_Exercise prompt:_ Skip the pictures and restate, word for word, the lines from the one containing "C204: 150pF (GND, n7) -> 150pF (GND, n21)" to the end of the data below.

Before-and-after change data
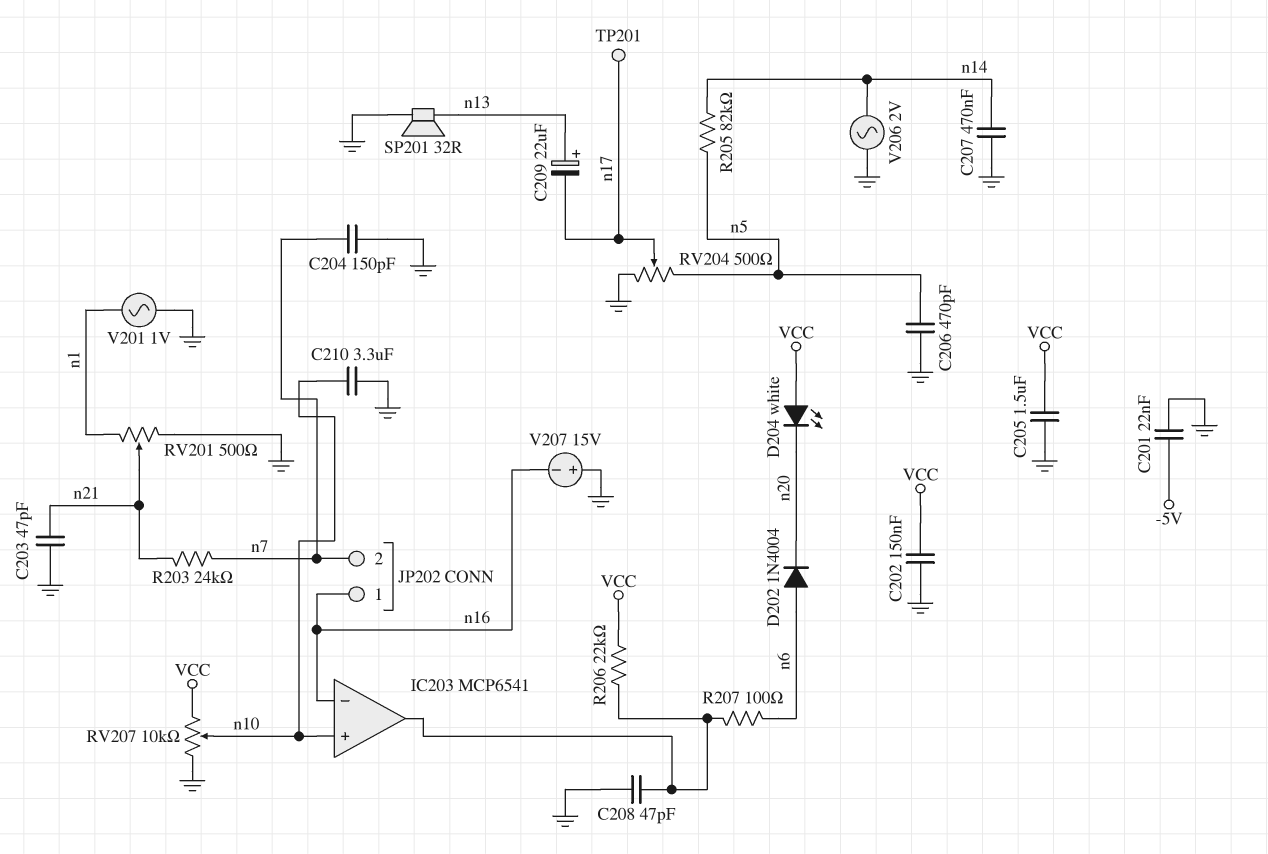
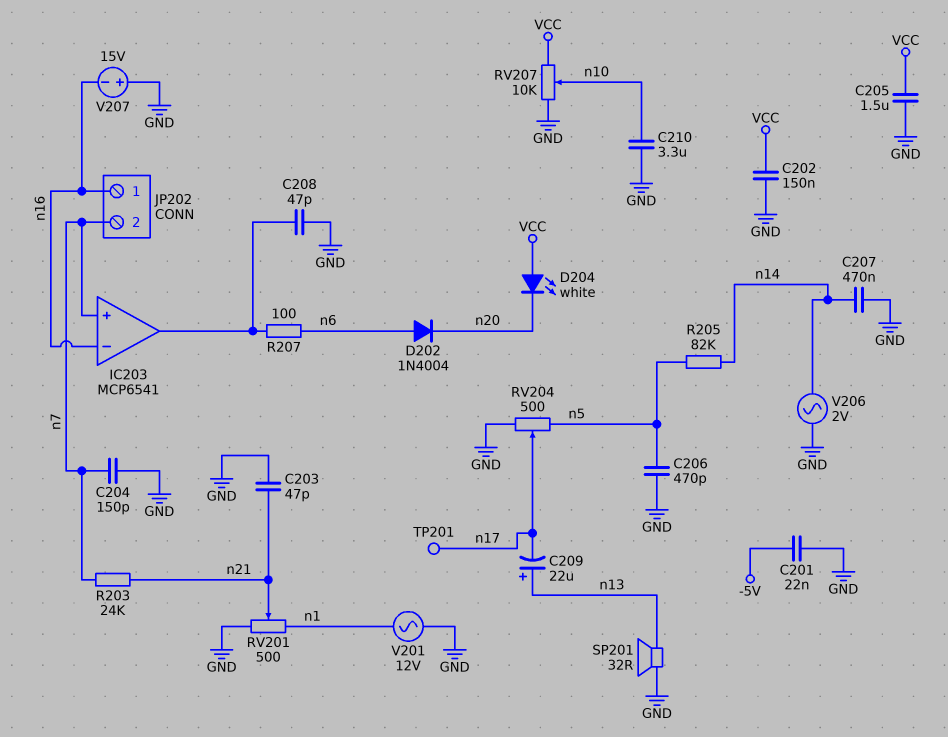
IC203 pin in+: n10 -> n7
R206: 22k (IC203/out, VCC) -> none
V201: AC 1V (GND, n1) -> AC 12V (GND, n1)

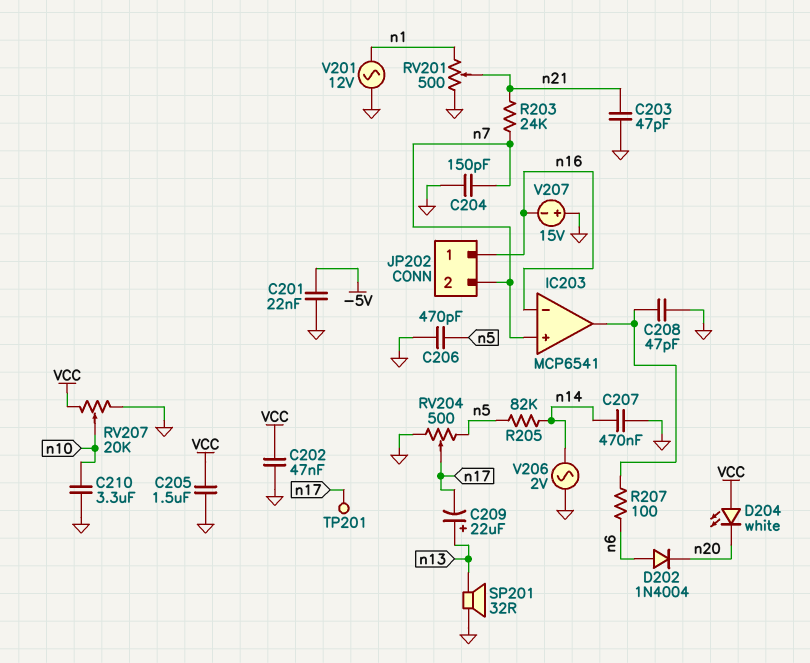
C202: 150nF (GND, VCC) -> 47nF (GND, VCC)
RV207: 10k (GND, VCC, wiper n10) -> 20k (GND, VCC, wiper n10)

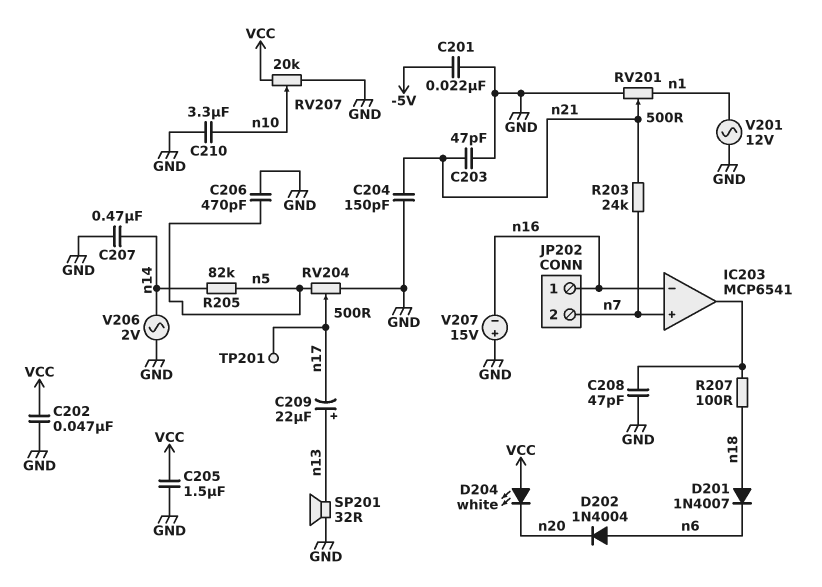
C204: 150pF (GND, n7) -> 150pF (GND, n21)
D201: none -> diode 1N4007 (A n18, K n6)
R207: 100 (IC203/out, n6) -> 100 (IC203/out, n18)

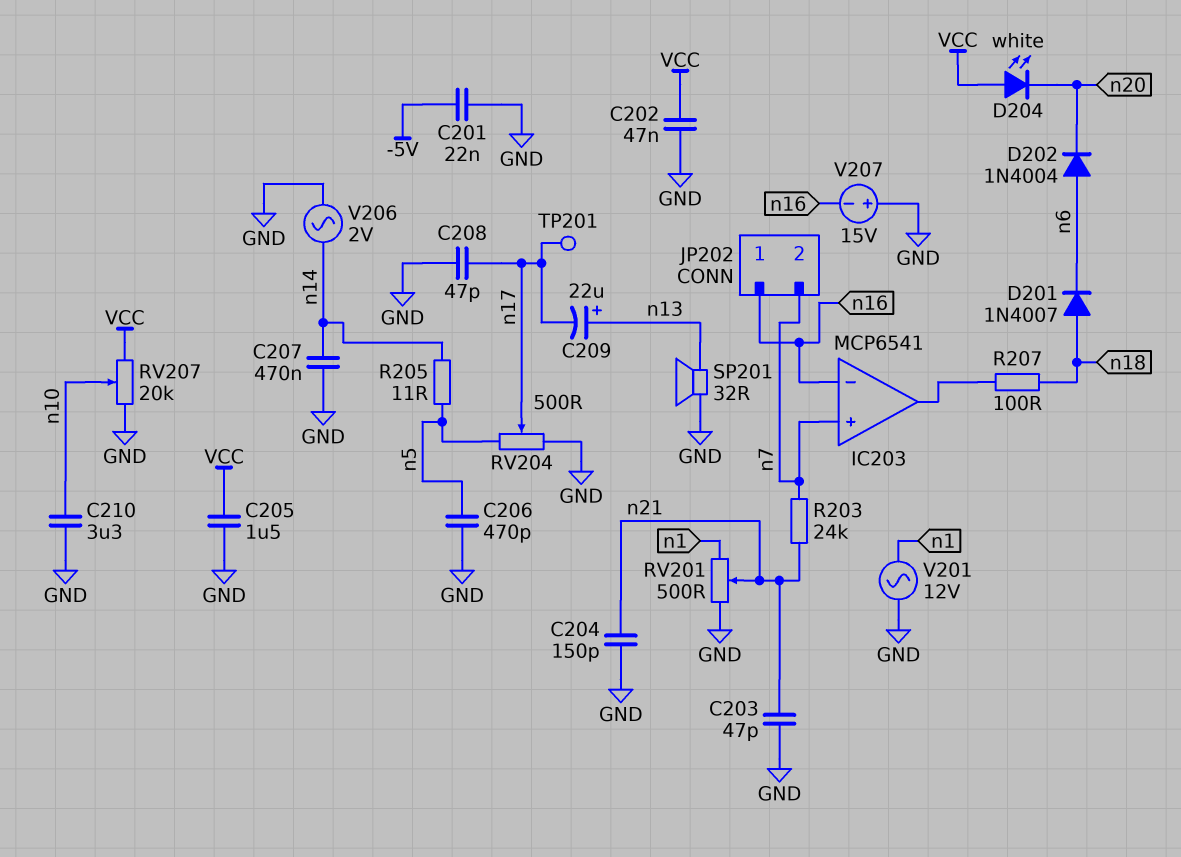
C208: 47pF (GND, IC203/out) -> 47pF (GND, n17)
R205: 82k (n5, n14) -> 11 (n5, n14)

_Result of the task:_
C204: 150pF (GND, n7) -> 150pF (GND, n21)
D201: none -> diode 1N4007 (A n18, K n6)
R207: 100 (IC203/out, n6) -> 100 (IC203/out, n18)

C208: 47pF (GND, IC203/out) -> 47pF (GND, n17)
R205: 82k (n5, n14) -> 11 (n5, n14)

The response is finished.